### Rows
···
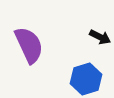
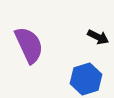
black arrow: moved 2 px left
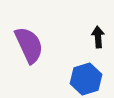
black arrow: rotated 120 degrees counterclockwise
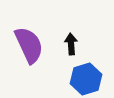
black arrow: moved 27 px left, 7 px down
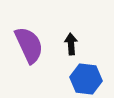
blue hexagon: rotated 24 degrees clockwise
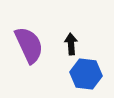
blue hexagon: moved 5 px up
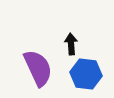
purple semicircle: moved 9 px right, 23 px down
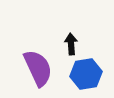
blue hexagon: rotated 16 degrees counterclockwise
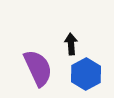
blue hexagon: rotated 20 degrees counterclockwise
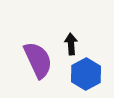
purple semicircle: moved 8 px up
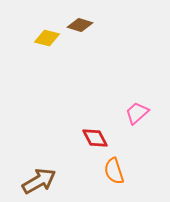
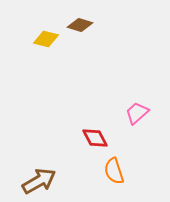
yellow diamond: moved 1 px left, 1 px down
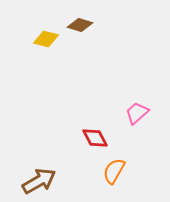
orange semicircle: rotated 48 degrees clockwise
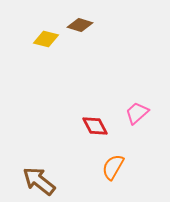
red diamond: moved 12 px up
orange semicircle: moved 1 px left, 4 px up
brown arrow: rotated 112 degrees counterclockwise
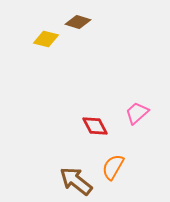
brown diamond: moved 2 px left, 3 px up
brown arrow: moved 37 px right
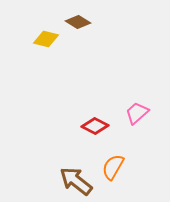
brown diamond: rotated 15 degrees clockwise
red diamond: rotated 36 degrees counterclockwise
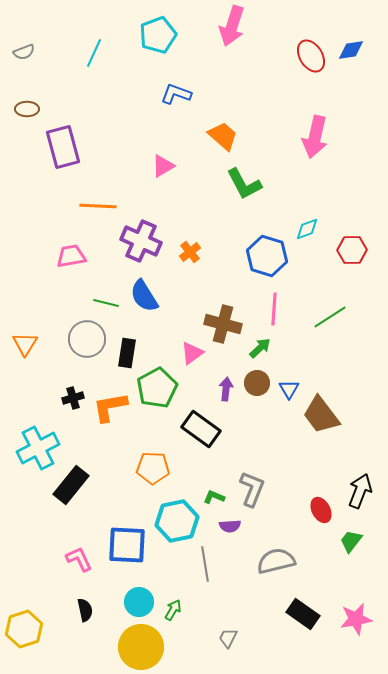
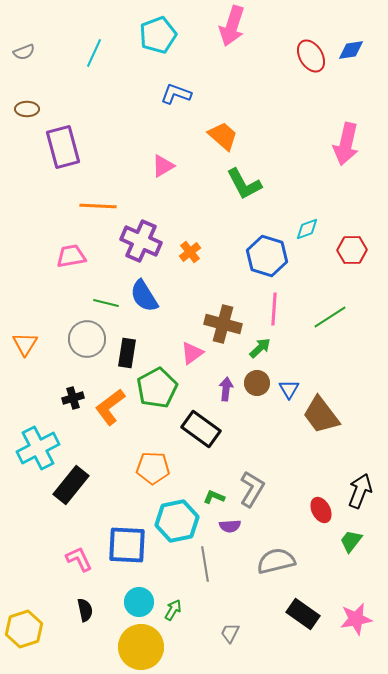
pink arrow at (315, 137): moved 31 px right, 7 px down
orange L-shape at (110, 407): rotated 27 degrees counterclockwise
gray L-shape at (252, 489): rotated 9 degrees clockwise
gray trapezoid at (228, 638): moved 2 px right, 5 px up
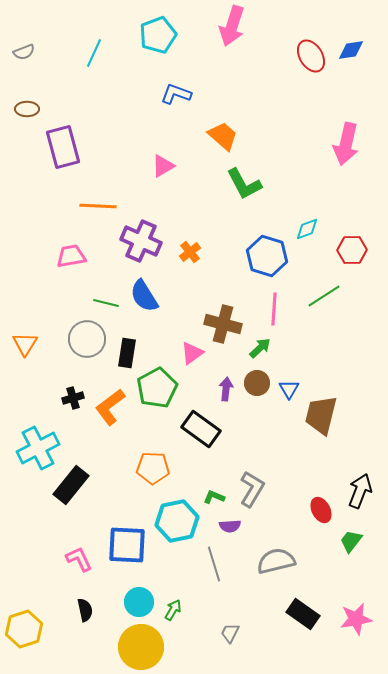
green line at (330, 317): moved 6 px left, 21 px up
brown trapezoid at (321, 415): rotated 51 degrees clockwise
gray line at (205, 564): moved 9 px right; rotated 8 degrees counterclockwise
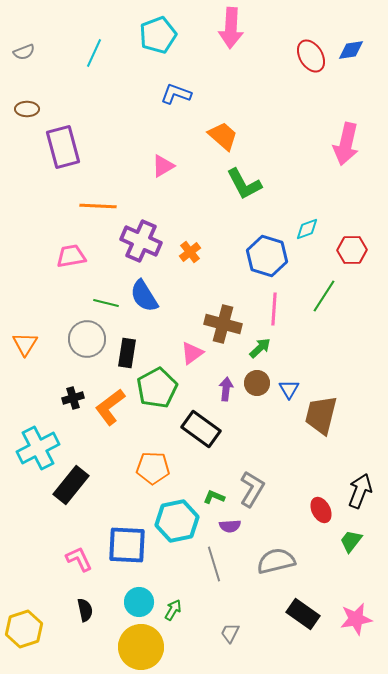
pink arrow at (232, 26): moved 1 px left, 2 px down; rotated 15 degrees counterclockwise
green line at (324, 296): rotated 24 degrees counterclockwise
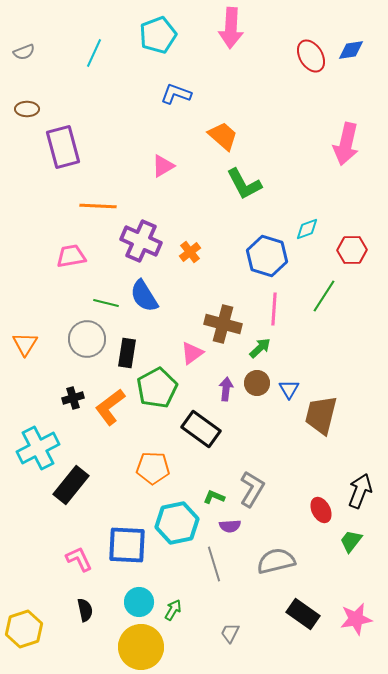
cyan hexagon at (177, 521): moved 2 px down
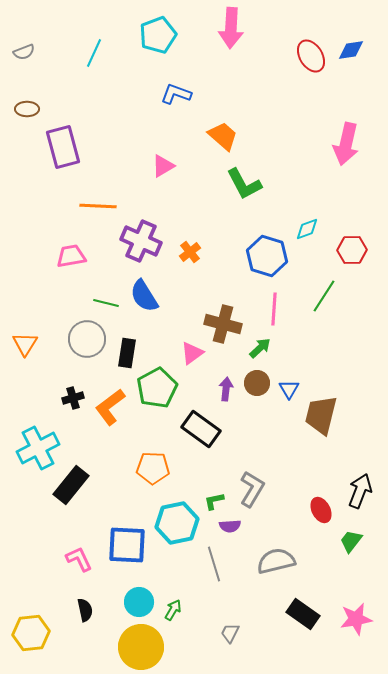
green L-shape at (214, 497): moved 4 px down; rotated 35 degrees counterclockwise
yellow hexagon at (24, 629): moved 7 px right, 4 px down; rotated 12 degrees clockwise
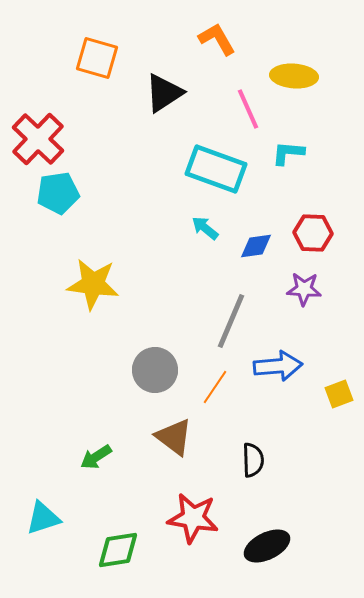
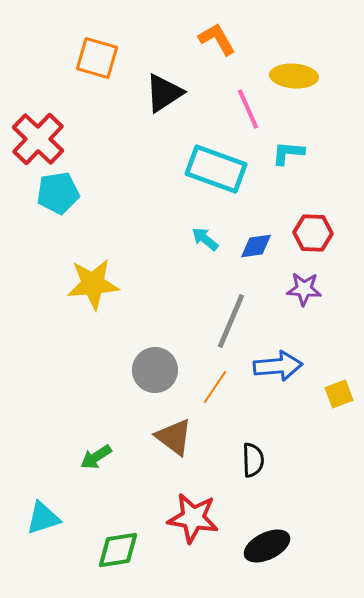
cyan arrow: moved 11 px down
yellow star: rotated 12 degrees counterclockwise
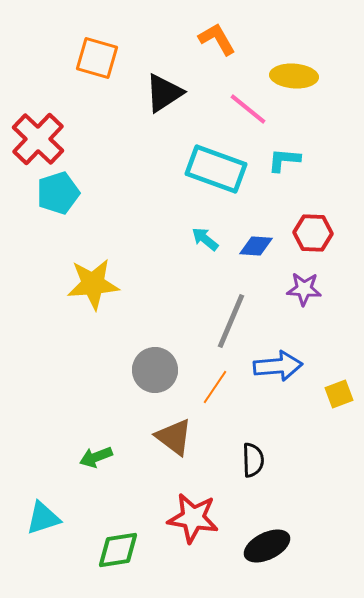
pink line: rotated 27 degrees counterclockwise
cyan L-shape: moved 4 px left, 7 px down
cyan pentagon: rotated 9 degrees counterclockwise
blue diamond: rotated 12 degrees clockwise
green arrow: rotated 12 degrees clockwise
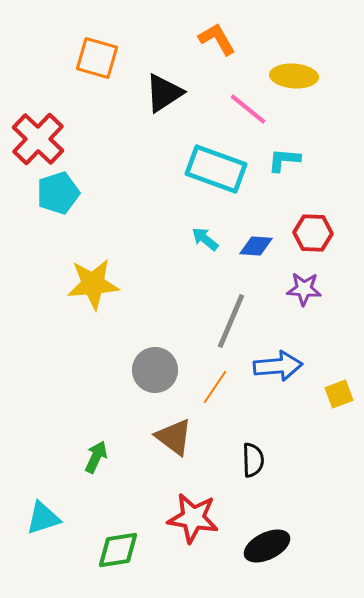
green arrow: rotated 136 degrees clockwise
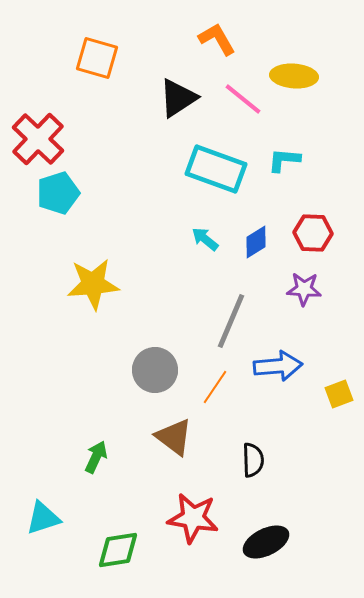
black triangle: moved 14 px right, 5 px down
pink line: moved 5 px left, 10 px up
blue diamond: moved 4 px up; rotated 36 degrees counterclockwise
black ellipse: moved 1 px left, 4 px up
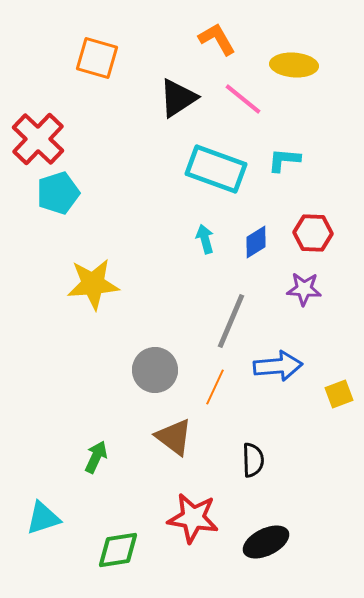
yellow ellipse: moved 11 px up
cyan arrow: rotated 36 degrees clockwise
orange line: rotated 9 degrees counterclockwise
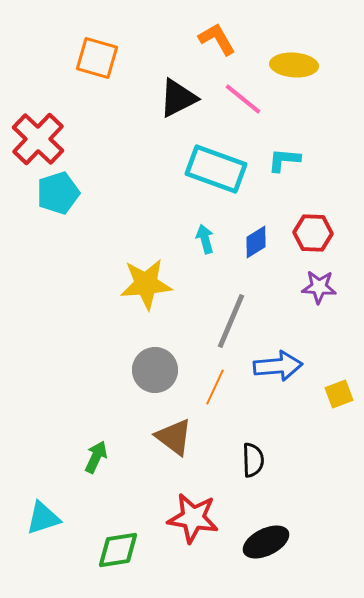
black triangle: rotated 6 degrees clockwise
yellow star: moved 53 px right
purple star: moved 15 px right, 2 px up
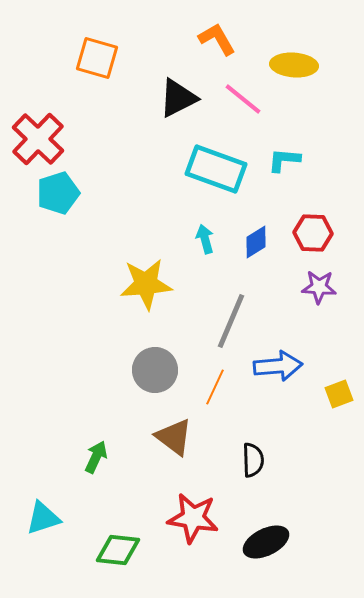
green diamond: rotated 15 degrees clockwise
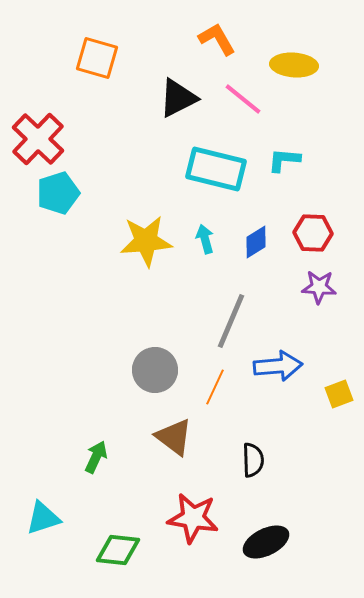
cyan rectangle: rotated 6 degrees counterclockwise
yellow star: moved 43 px up
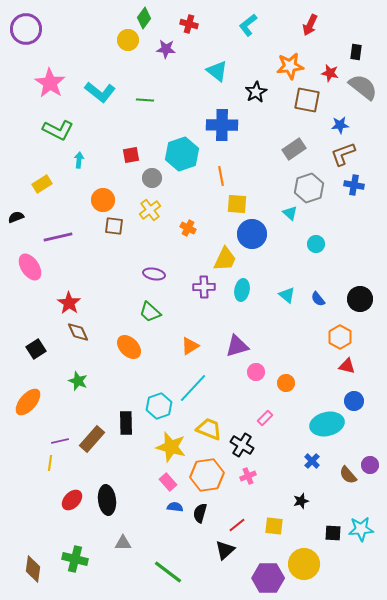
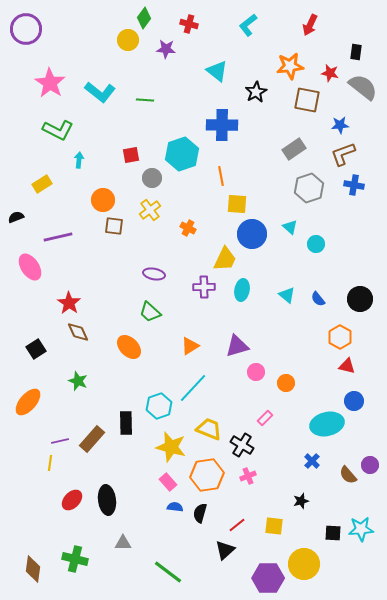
cyan triangle at (290, 213): moved 14 px down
···
### Your goal
Put the lines of the material above into a numbered list, leaving out blank lines and the pictures.

### Answer to this task
1. black arrow: moved 2 px left
2. black arrow: rotated 120 degrees counterclockwise
3. black arrow: moved 27 px left, 7 px down
4. blue hexagon: rotated 24 degrees clockwise
5. blue hexagon: moved 5 px up
6. purple semicircle: moved 9 px right, 23 px down
7. blue hexagon: rotated 16 degrees counterclockwise
8. blue hexagon: rotated 20 degrees counterclockwise
9. purple semicircle: moved 8 px up
10. yellow diamond: moved 1 px left, 1 px down
11. orange semicircle: rotated 48 degrees clockwise
12. red diamond: moved 12 px up
13. orange semicircle: moved 1 px left, 4 px up
14. brown arrow: rotated 112 degrees counterclockwise
15. brown diamond: moved 2 px left, 3 px up
16. brown arrow: moved 37 px right
17. brown diamond: rotated 15 degrees clockwise
18. red diamond: rotated 36 degrees counterclockwise
19. pink arrow at (315, 137): moved 31 px right, 7 px down
20. orange L-shape at (110, 407): rotated 27 degrees counterclockwise
21. gray L-shape at (252, 489): rotated 9 degrees clockwise
22. gray trapezoid at (228, 638): moved 2 px right, 5 px up
23. green line at (330, 317): moved 6 px left, 21 px up
24. brown trapezoid at (321, 415): rotated 51 degrees clockwise
25. gray line at (205, 564): moved 9 px right; rotated 8 degrees counterclockwise
26. pink arrow at (232, 26): moved 1 px left, 2 px down; rotated 15 degrees counterclockwise
27. green line at (324, 296): rotated 24 degrees counterclockwise
28. cyan hexagon at (177, 521): moved 2 px down
29. green L-shape at (214, 497): moved 4 px down; rotated 35 degrees counterclockwise
30. yellow hexagon at (24, 629): moved 7 px right, 4 px down; rotated 12 degrees clockwise
31. cyan arrow: moved 11 px down
32. yellow star: rotated 12 degrees counterclockwise
33. pink line: rotated 27 degrees counterclockwise
34. cyan L-shape: moved 4 px left, 7 px down
35. cyan pentagon: rotated 9 degrees counterclockwise
36. blue diamond: rotated 12 degrees clockwise
37. green arrow: rotated 12 degrees clockwise
38. green arrow: rotated 136 degrees clockwise
39. black triangle: moved 14 px right, 5 px down
40. pink line: moved 5 px left, 10 px up
41. blue diamond: moved 4 px up; rotated 36 degrees counterclockwise
42. black ellipse: moved 1 px left, 4 px up
43. yellow ellipse: moved 11 px up
44. cyan arrow: rotated 36 degrees clockwise
45. orange line: rotated 9 degrees counterclockwise
46. black triangle: rotated 6 degrees clockwise
47. yellow star: moved 53 px right
48. purple star: moved 15 px right, 2 px up
49. green diamond: rotated 15 degrees clockwise
50. cyan rectangle: rotated 6 degrees counterclockwise
51. yellow star: moved 43 px up
52. cyan triangle at (290, 213): moved 14 px down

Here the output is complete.